Source information
_ _ _ _ _ _ _

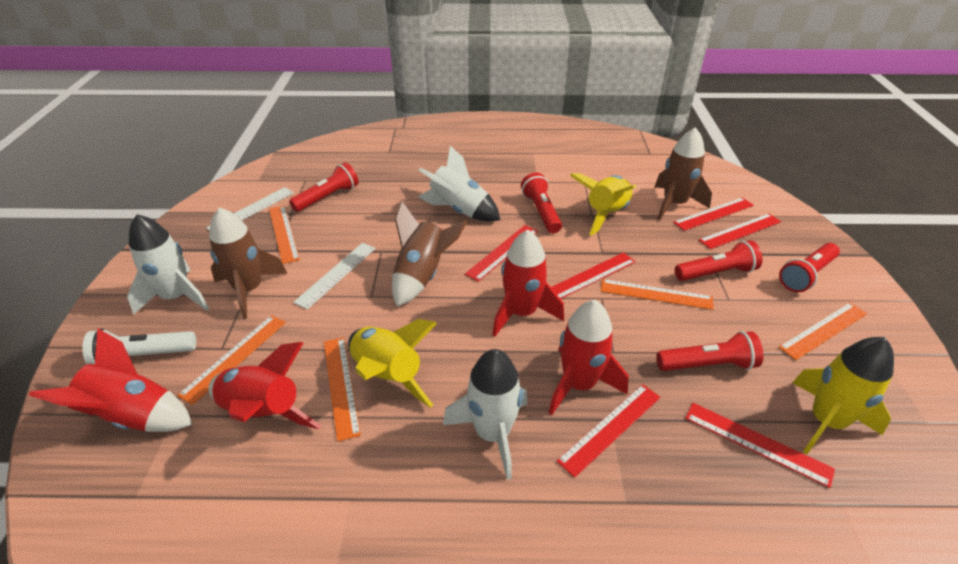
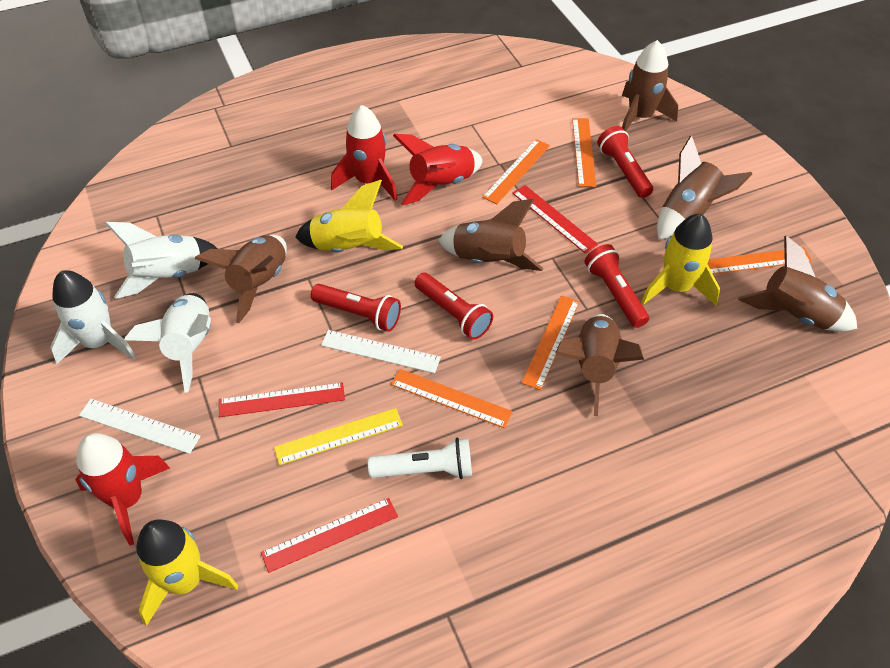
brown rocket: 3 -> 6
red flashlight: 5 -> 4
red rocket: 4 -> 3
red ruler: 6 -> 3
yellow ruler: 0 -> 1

_ _ _ _ _ _ _

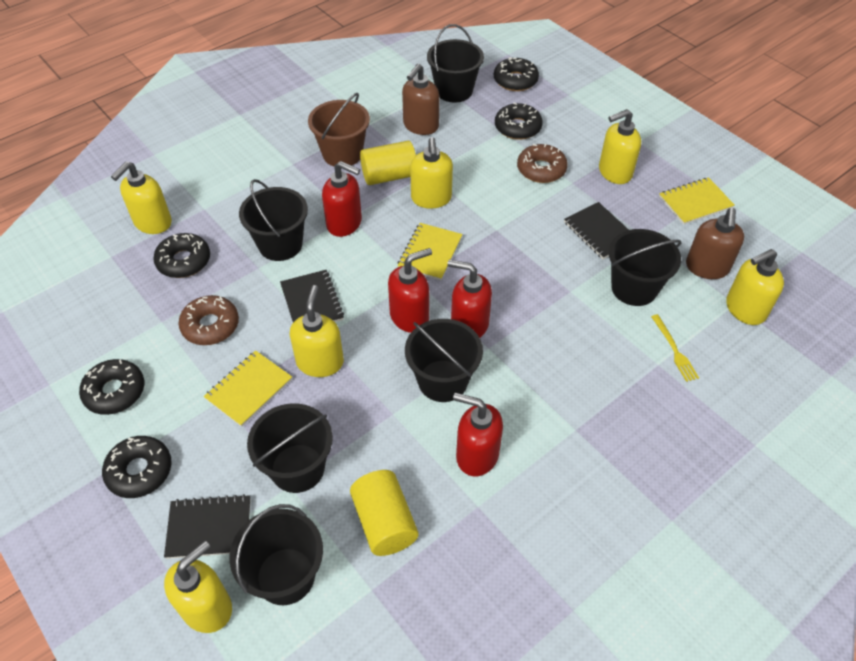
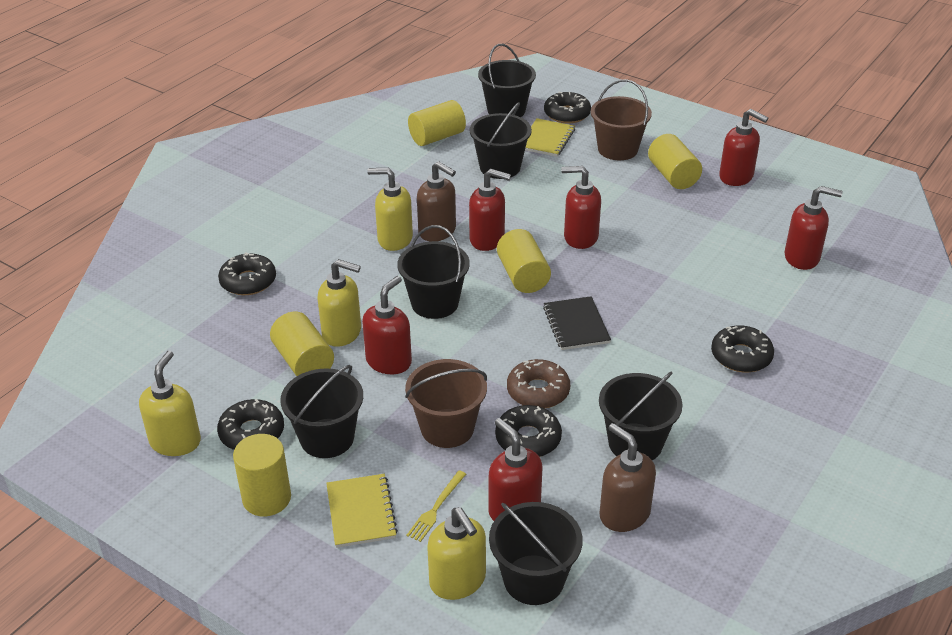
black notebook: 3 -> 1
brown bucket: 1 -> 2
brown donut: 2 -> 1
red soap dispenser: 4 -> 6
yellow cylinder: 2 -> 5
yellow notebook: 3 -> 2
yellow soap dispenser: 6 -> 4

_ _ _ _ _ _ _

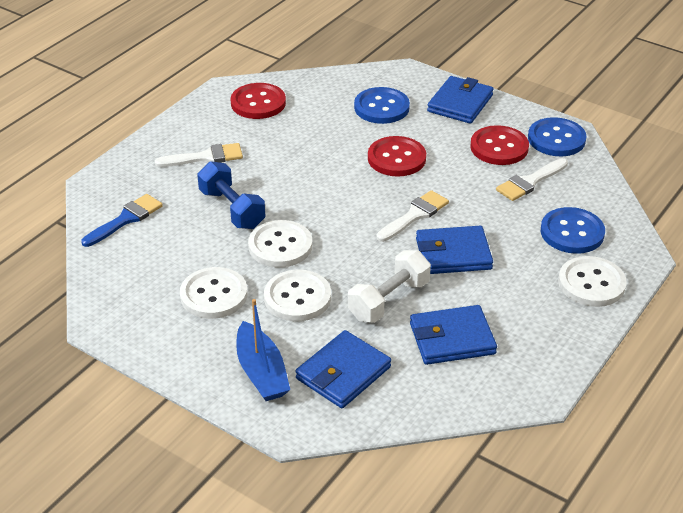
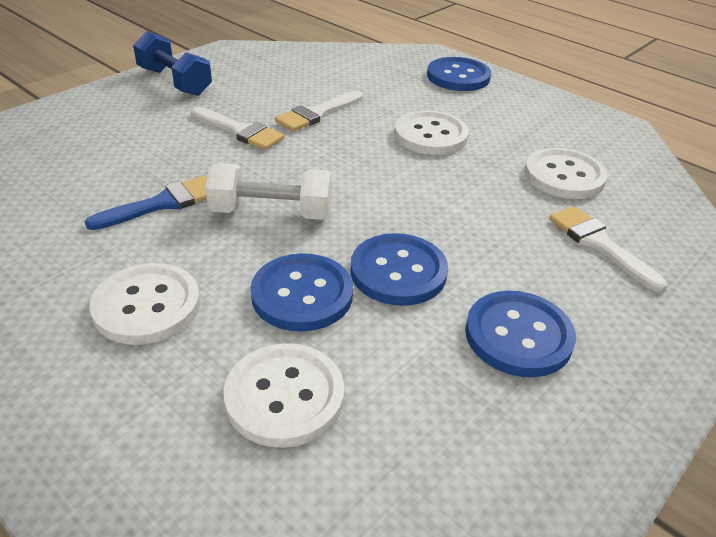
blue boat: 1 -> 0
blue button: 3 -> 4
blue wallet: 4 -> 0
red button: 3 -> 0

_ _ _ _ _ _ _

Task
Repeat word for word the lines above that run from the line containing "brown rocket: 3 -> 6" through the line containing "yellow ruler: 0 -> 1", both ends included, and nothing else.

Answer box
brown rocket: 3 -> 6
red flashlight: 5 -> 4
red rocket: 4 -> 3
red ruler: 6 -> 3
yellow ruler: 0 -> 1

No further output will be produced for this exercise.